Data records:
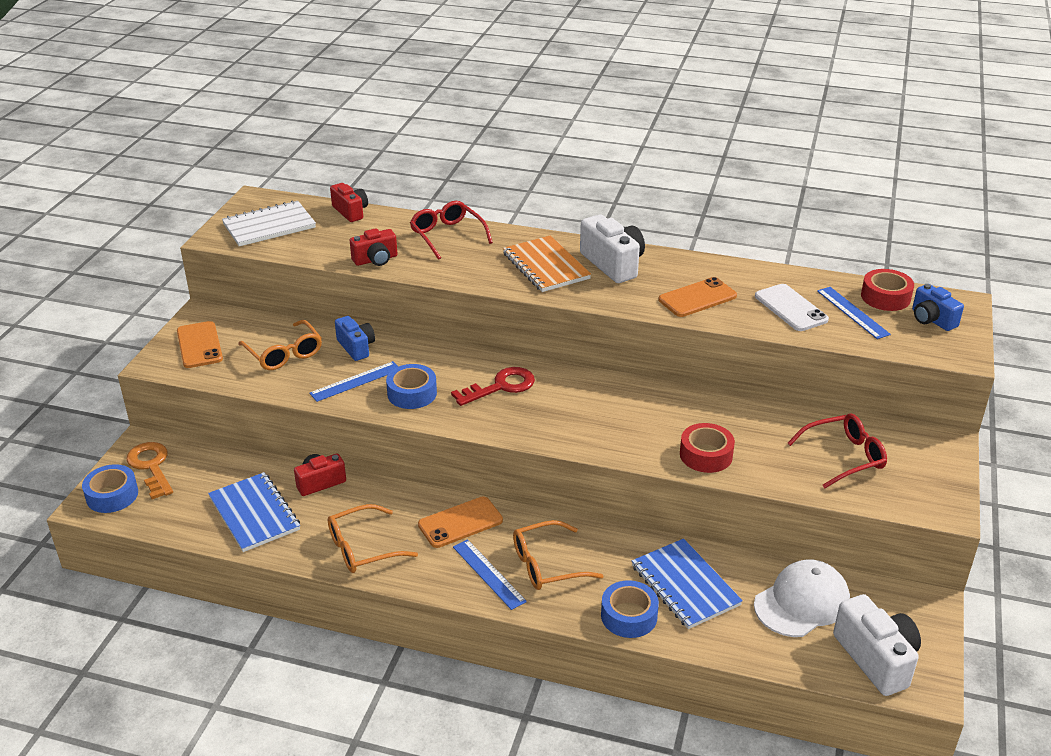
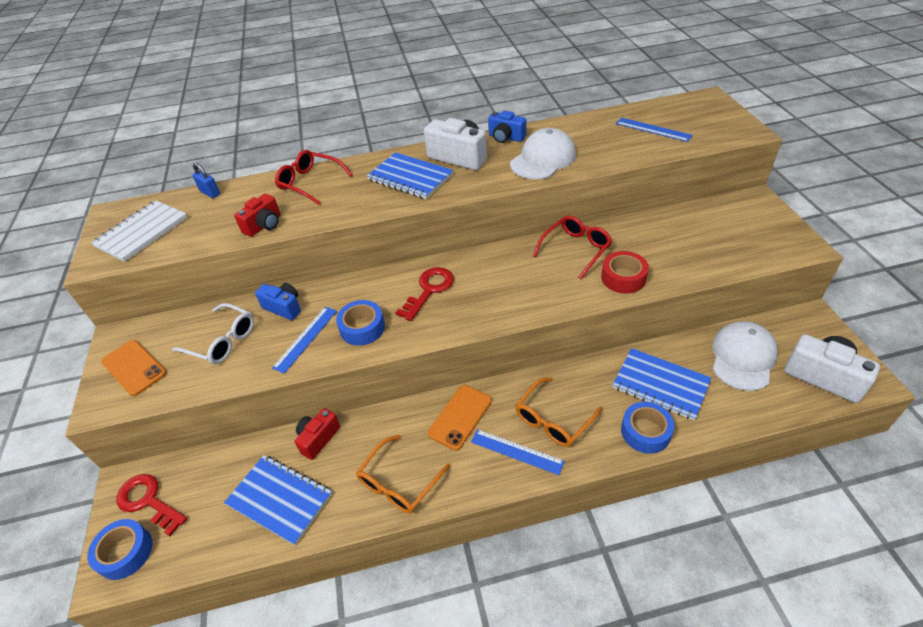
camera: 25 degrees left, 10 degrees up
(151, 466) = (148, 501): orange key -> red key
(284, 354) = (222, 341): orange glasses -> white glasses
(350, 212) = (210, 193): red camera -> blue padlock
(546, 266) = (410, 177): orange notebook -> blue notebook
(697, 298) = (543, 159): orange phone -> white cap
(790, 308) = (611, 142): white phone -> none
(844, 457) = (709, 237): red glasses -> red glasses (575, 249)
(885, 297) = (661, 111): red tape -> none
(932, 319) = (704, 115): blue camera -> blue camera (506, 137)

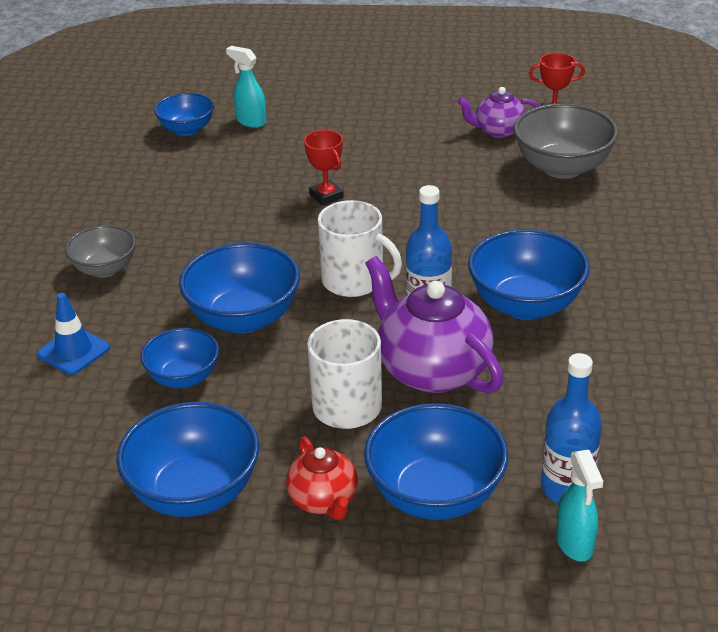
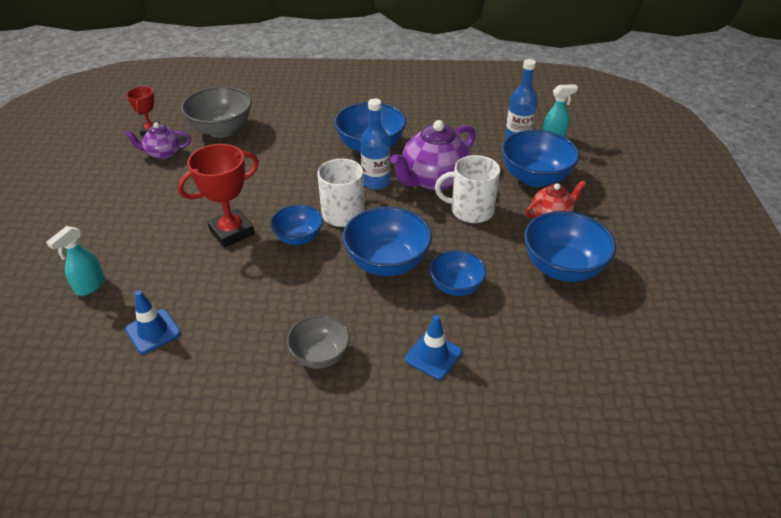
camera: 95 degrees left, 5 degrees up
(175, 165) = (153, 331): none -> blue traffic cone
(187, 130) = (86, 331): blue bowl -> blue bowl (299, 238)
(326, 196) = (231, 232): red trophy -> red trophy, size x1.71
(498, 131) = (163, 153): purple teapot -> purple teapot turned 90 degrees clockwise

→ **Action item**
Each entry should appear again exactly as written, pictures excluded.

→ **Answer for this exercise**
camera: 25 degrees left, 10 degrees up
(151, 466) = (148, 501): orange key -> red key
(284, 354) = (222, 341): orange glasses -> white glasses
(350, 212) = (210, 193): red camera -> blue padlock
(546, 266) = (410, 177): orange notebook -> blue notebook
(697, 298) = (543, 159): orange phone -> white cap
(790, 308) = (611, 142): white phone -> none
(844, 457) = (709, 237): red glasses -> red glasses (575, 249)
(885, 297) = (661, 111): red tape -> none
(932, 319) = (704, 115): blue camera -> blue camera (506, 137)

camera: 95 degrees left, 5 degrees up
(175, 165) = (153, 331): none -> blue traffic cone
(187, 130) = (86, 331): blue bowl -> blue bowl (299, 238)
(326, 196) = (231, 232): red trophy -> red trophy, size x1.71
(498, 131) = (163, 153): purple teapot -> purple teapot turned 90 degrees clockwise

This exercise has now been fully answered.